Problem to work on =>
The whole listing, except its pictures, is to be repeated exactly.

Source material =>
───

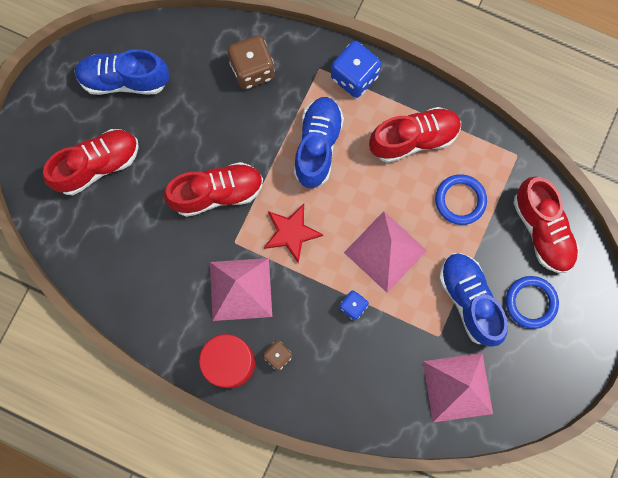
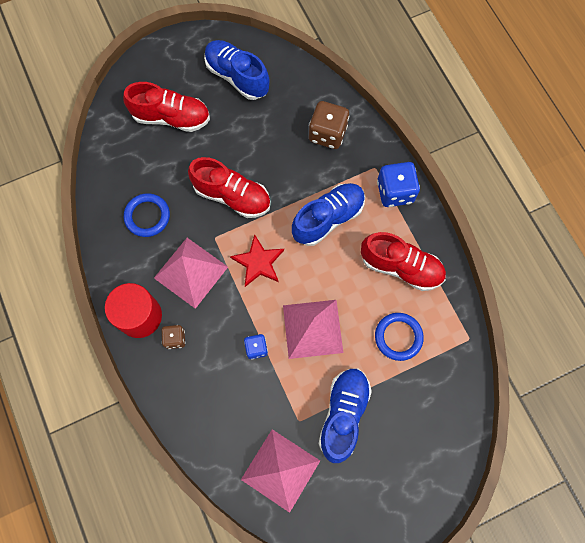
camera: 40 degrees right, 5 degrees down
(531, 302) = (388, 455): blue ring -> blue ring (147, 216)
(542, 230) = (442, 409): red shoe -> none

───

Result for this task =>
camera: 40 degrees right, 5 degrees down
(531, 302) = (388, 455): blue ring -> blue ring (147, 216)
(542, 230) = (442, 409): red shoe -> none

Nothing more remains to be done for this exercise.